Exercise instructions: Across all the entries, tally the lines holding the word "AGND", and give the number by itself.

(Modification records)
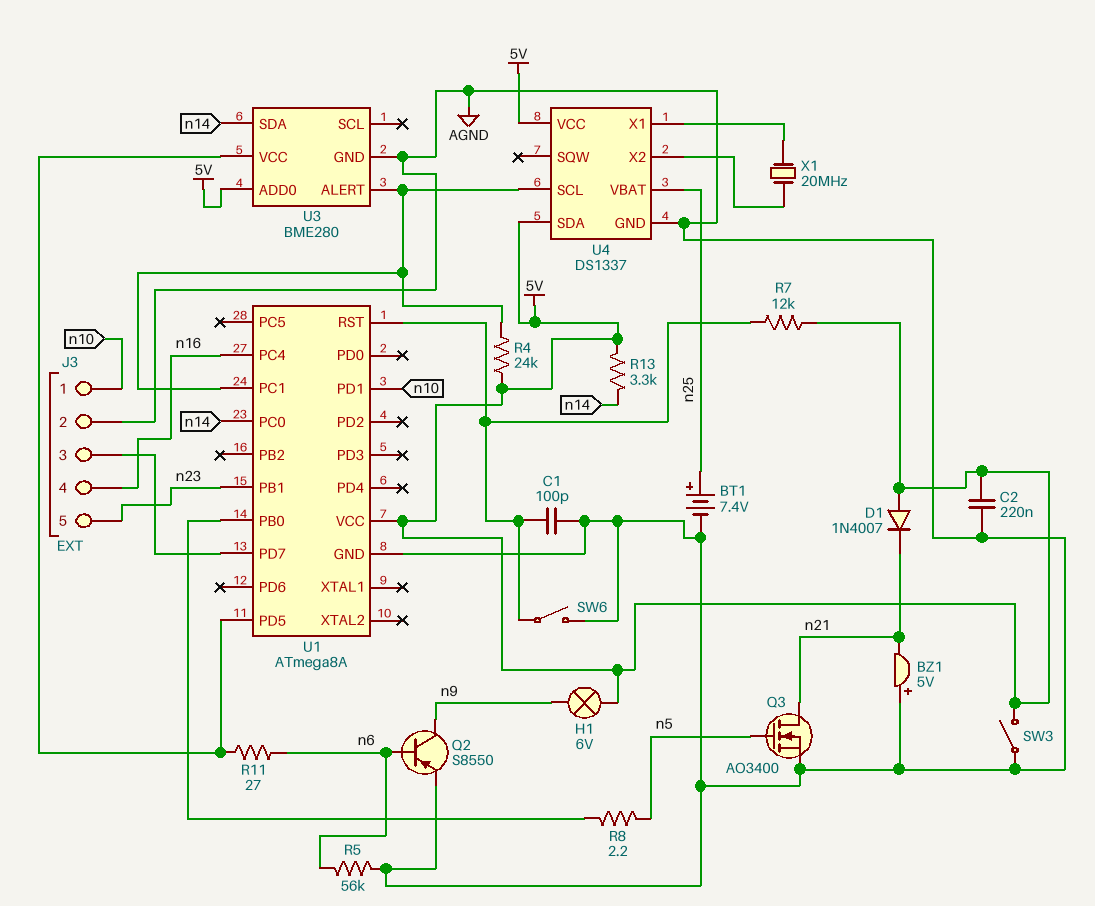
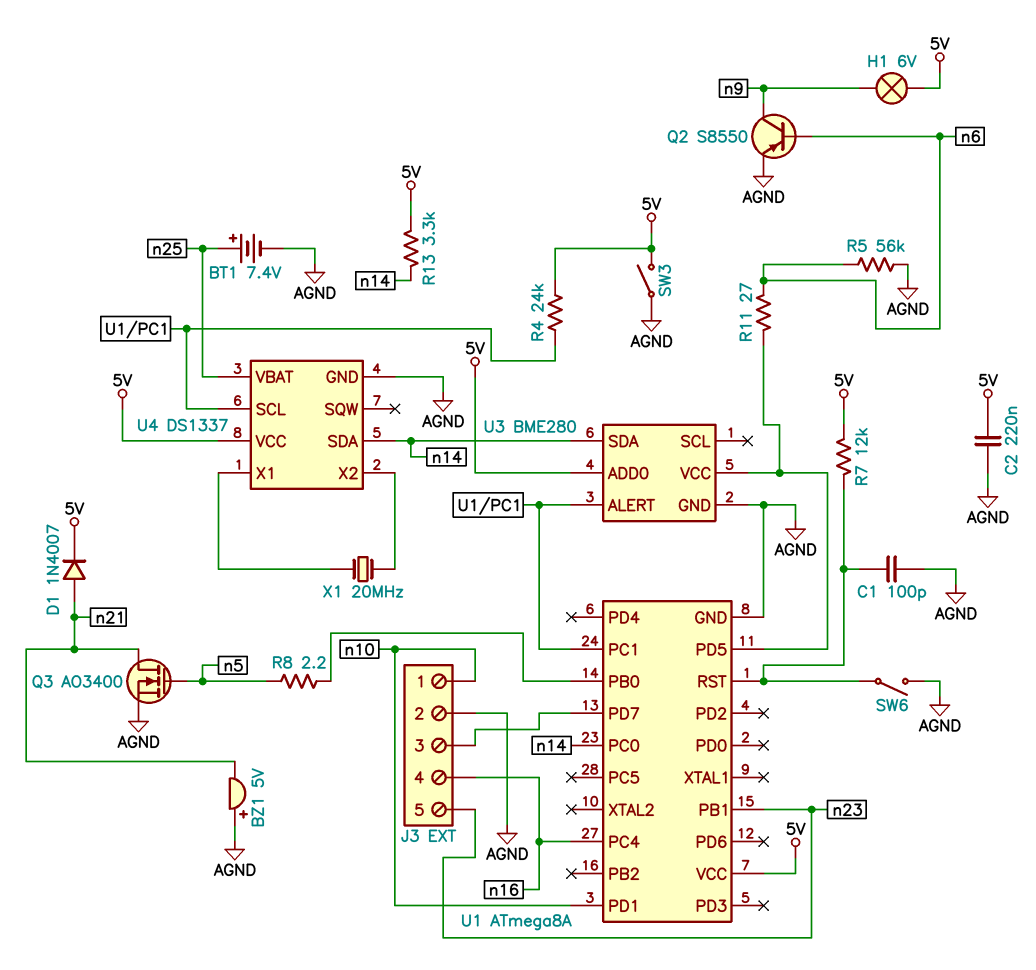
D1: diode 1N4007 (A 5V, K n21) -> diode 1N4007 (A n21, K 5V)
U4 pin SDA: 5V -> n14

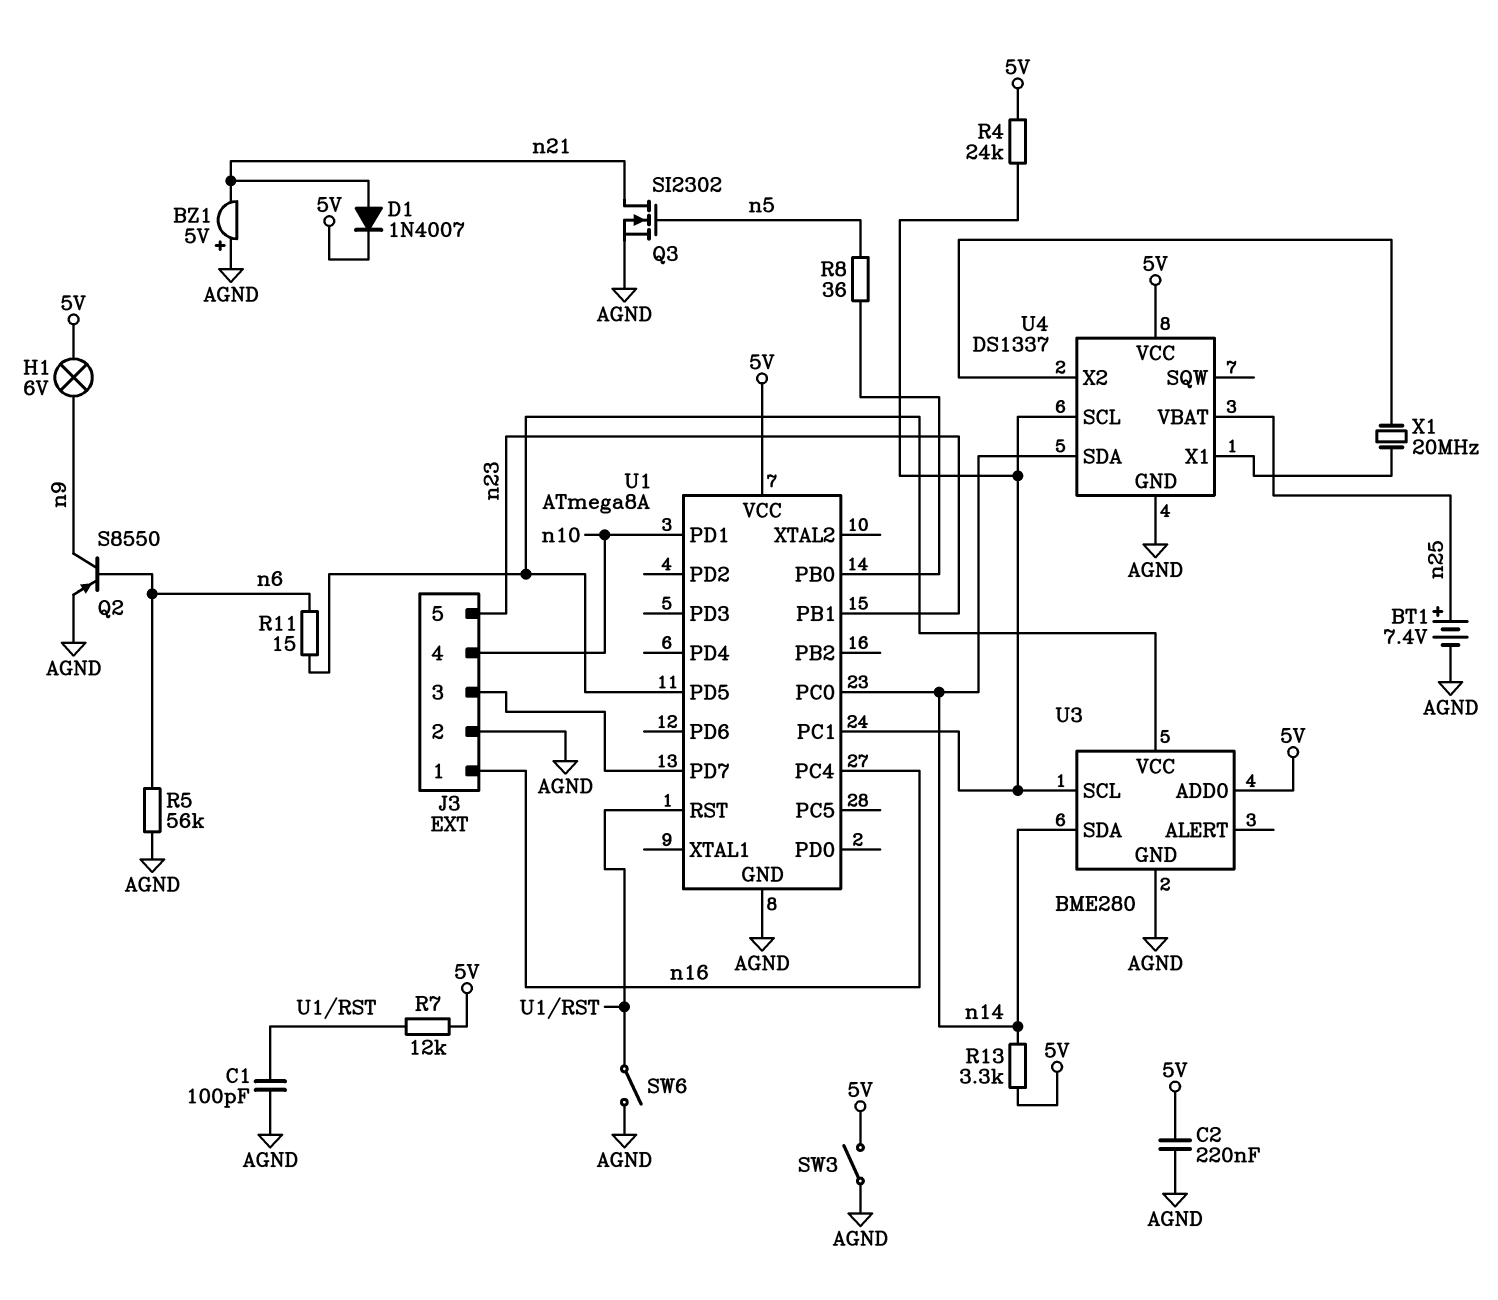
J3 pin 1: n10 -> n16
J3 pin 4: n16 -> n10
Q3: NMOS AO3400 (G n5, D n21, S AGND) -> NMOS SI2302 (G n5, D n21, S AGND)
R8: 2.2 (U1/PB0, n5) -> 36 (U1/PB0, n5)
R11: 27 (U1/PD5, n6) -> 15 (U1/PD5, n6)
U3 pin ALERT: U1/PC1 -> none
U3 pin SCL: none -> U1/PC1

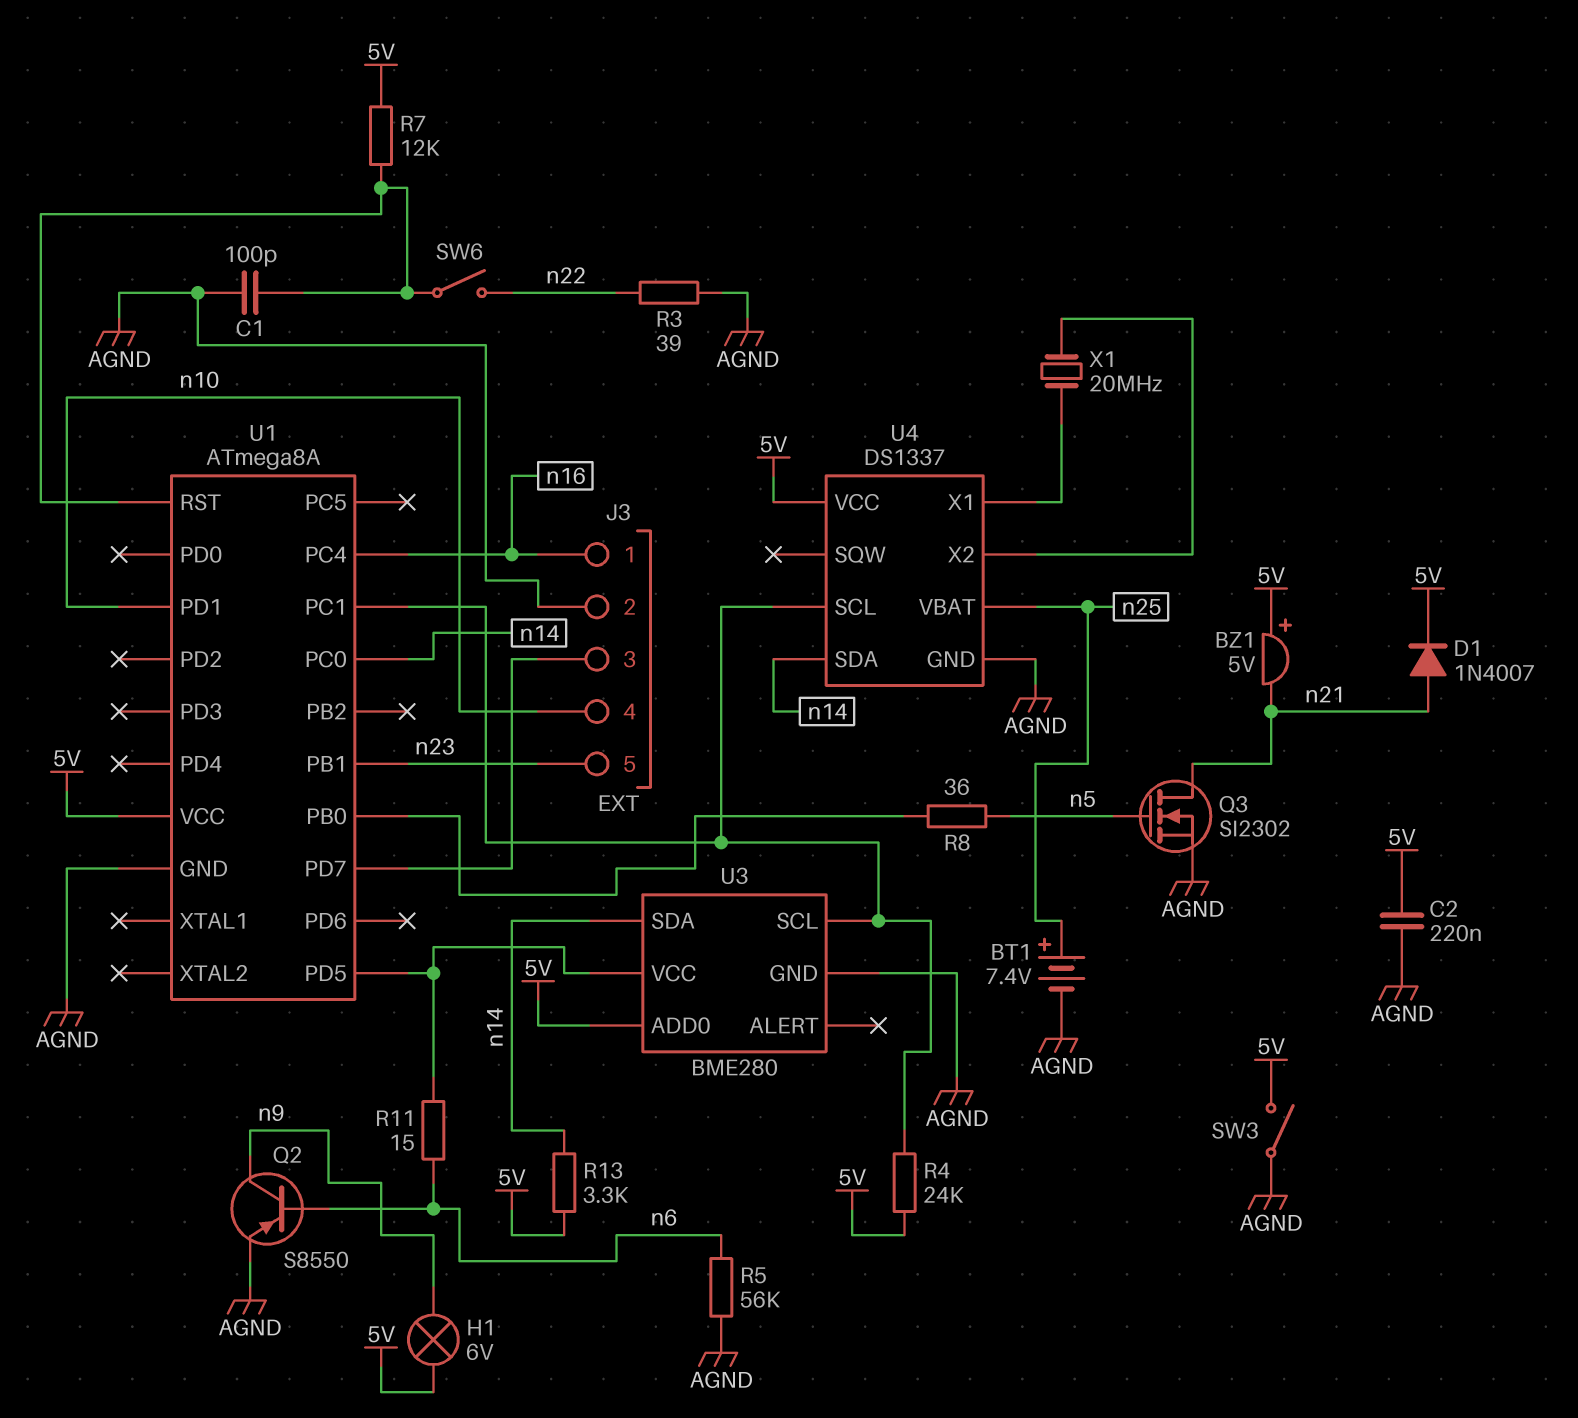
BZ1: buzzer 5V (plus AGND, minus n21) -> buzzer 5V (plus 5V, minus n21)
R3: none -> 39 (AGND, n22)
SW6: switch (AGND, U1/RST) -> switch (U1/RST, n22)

Exercise answer: 4